___ Entries shown

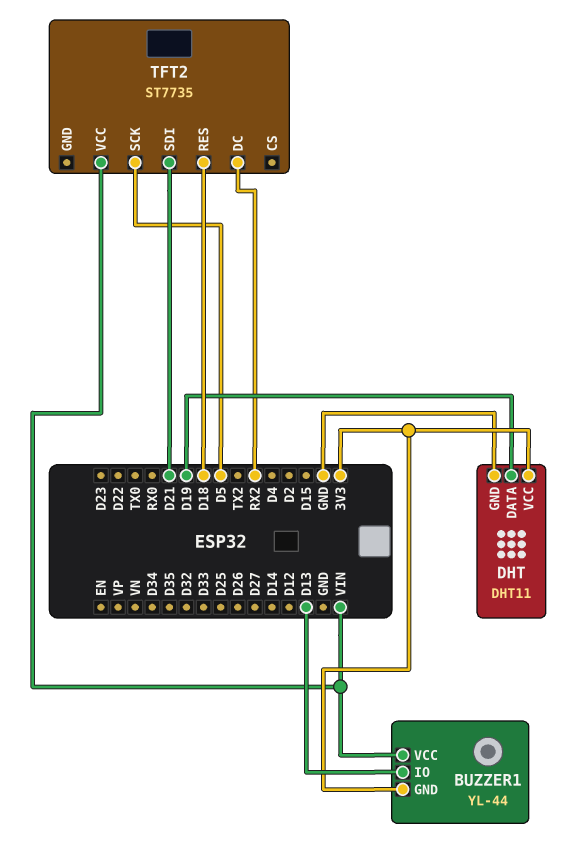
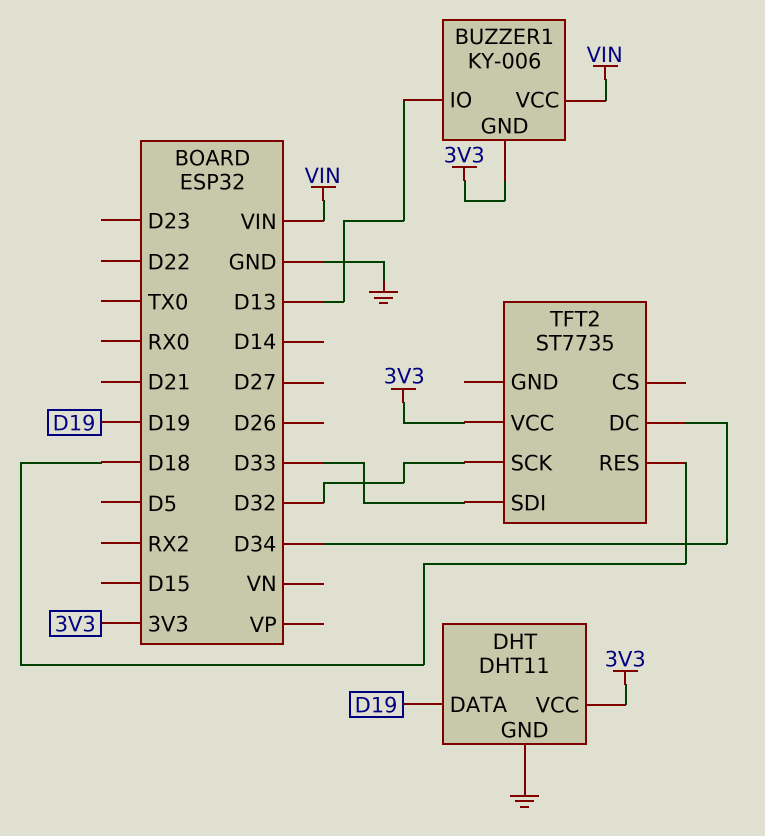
BUZZER1: YL-44 -> KY-006
TFT2 pin DC: RX2 -> D34
TFT2 pin SCK: D5 -> D32
TFT2 pin SDI: D21 -> D33
TFT2 pin VCC: VIN -> 3V3

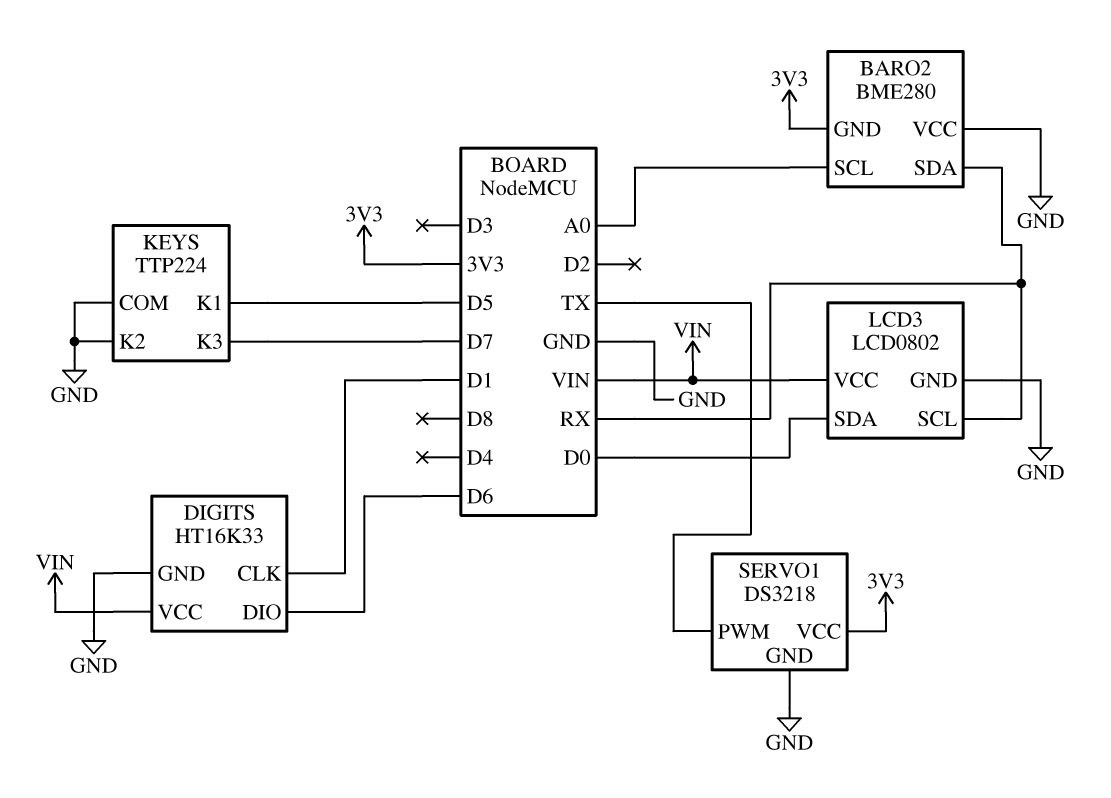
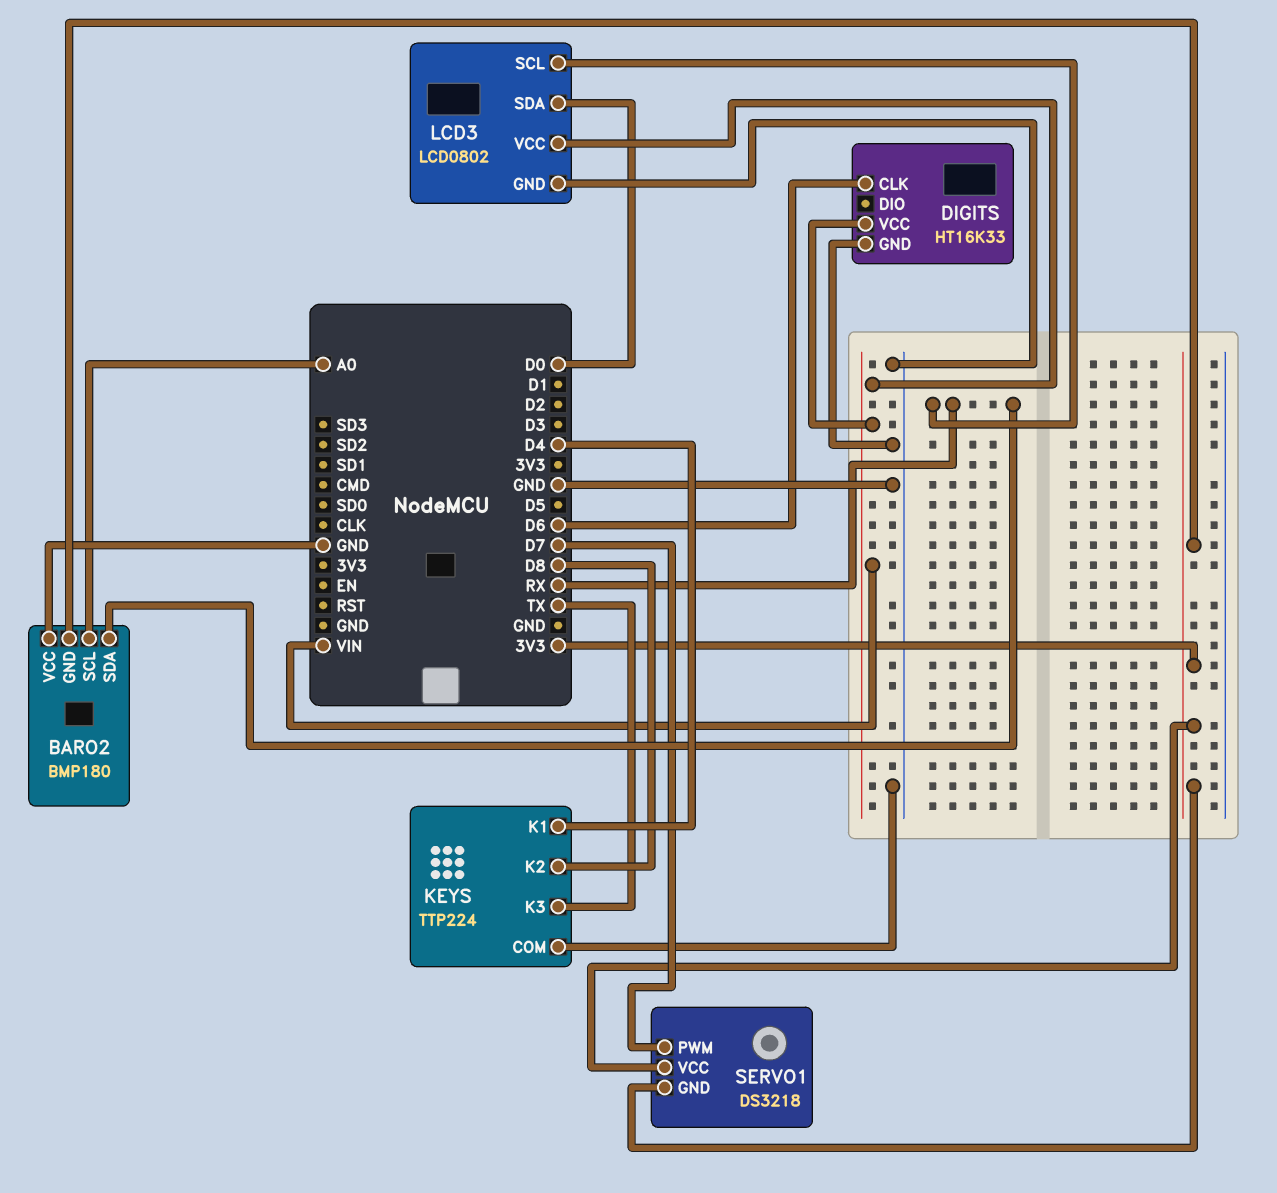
BARO2: BME280 -> BMP180
DIGITS pin CLK: D1 -> D6
DIGITS pin DIO: D6 -> none
KEYS pin K1: D5 -> D4
KEYS pin K2: GND -> D8
KEYS pin K3: D7 -> TX
SERVO1 pin GND: GND -> 3V3
SERVO1 pin PWM: TX -> D7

______

- [Directions]:
Go through the entries above and output them exactly, without pictures.

- [Problem solution]:
BUZZER1: YL-44 -> KY-006
TFT2 pin DC: RX2 -> D34
TFT2 pin SCK: D5 -> D32
TFT2 pin SDI: D21 -> D33
TFT2 pin VCC: VIN -> 3V3

BARO2: BME280 -> BMP180
DIGITS pin CLK: D1 -> D6
DIGITS pin DIO: D6 -> none
KEYS pin K1: D5 -> D4
KEYS pin K2: GND -> D8
KEYS pin K3: D7 -> TX
SERVO1 pin GND: GND -> 3V3
SERVO1 pin PWM: TX -> D7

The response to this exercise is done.